Task statement: From the data below, return each line in which the string "image" is found.

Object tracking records
* * * *

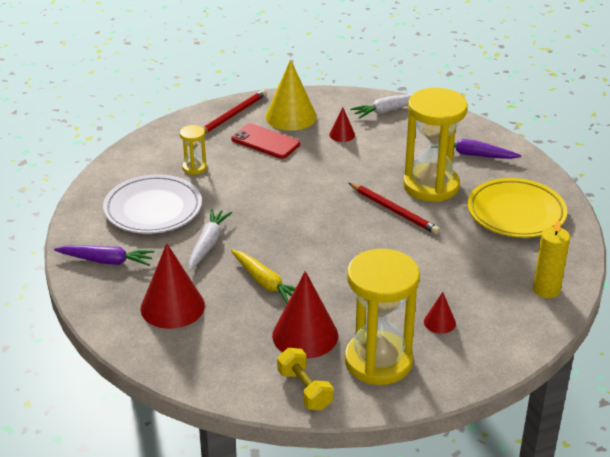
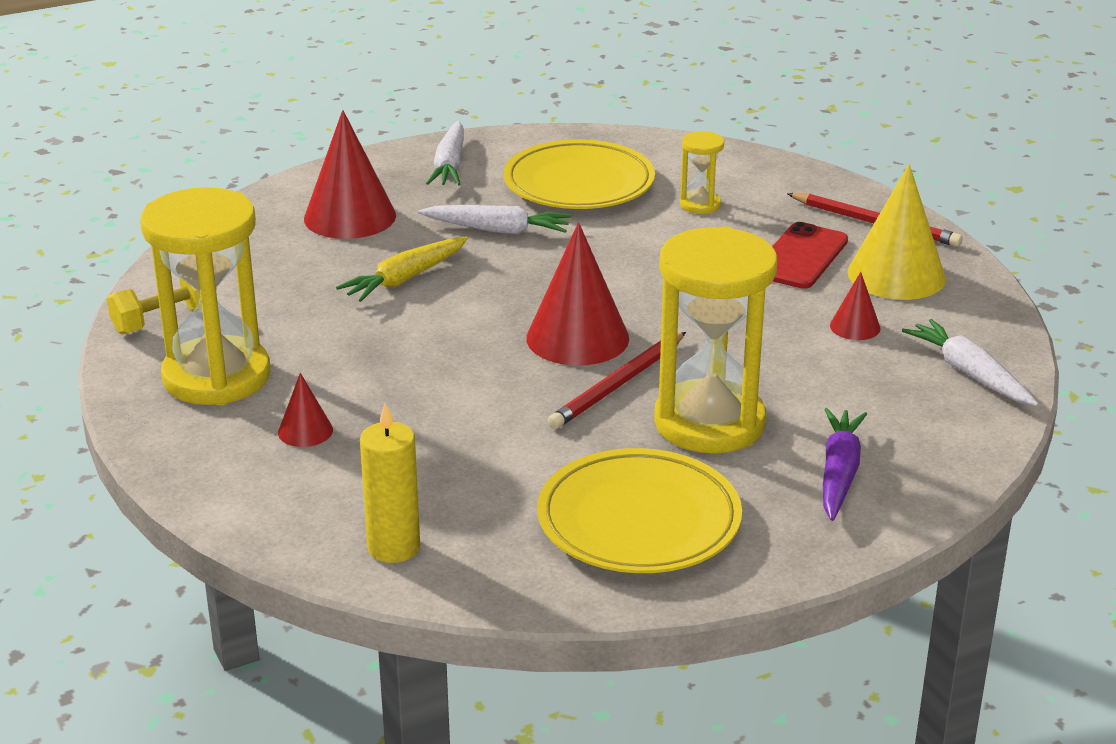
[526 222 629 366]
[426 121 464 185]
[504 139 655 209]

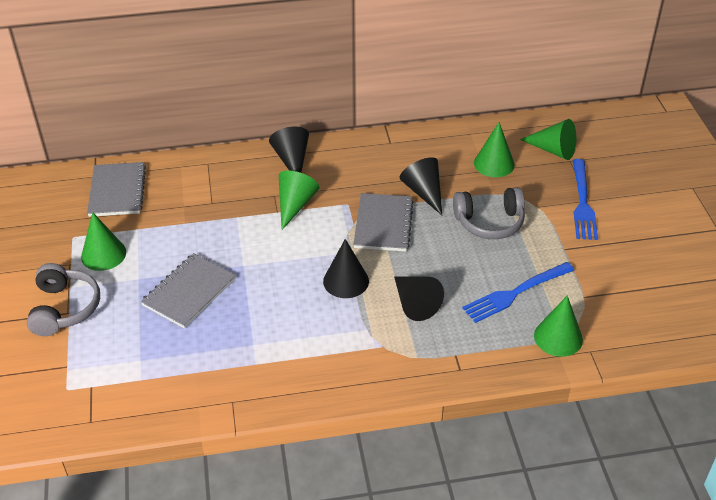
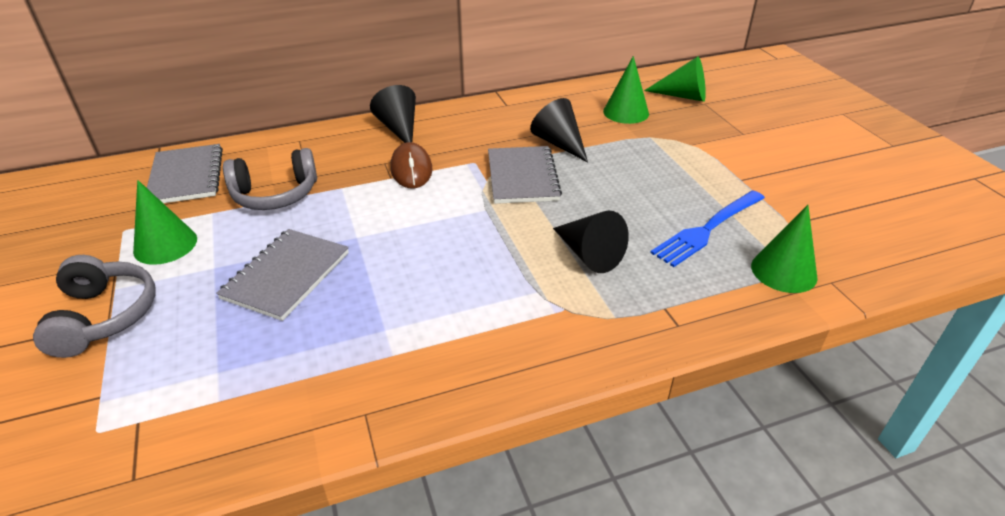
[323 239 369 298] (first image)
[572 159 598 240] (first image)
[223 148 317 210]
[390 142 432 188]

* * * *

Answer to the exercise:
[323 239 369 298] (first image)
[572 159 598 240] (first image)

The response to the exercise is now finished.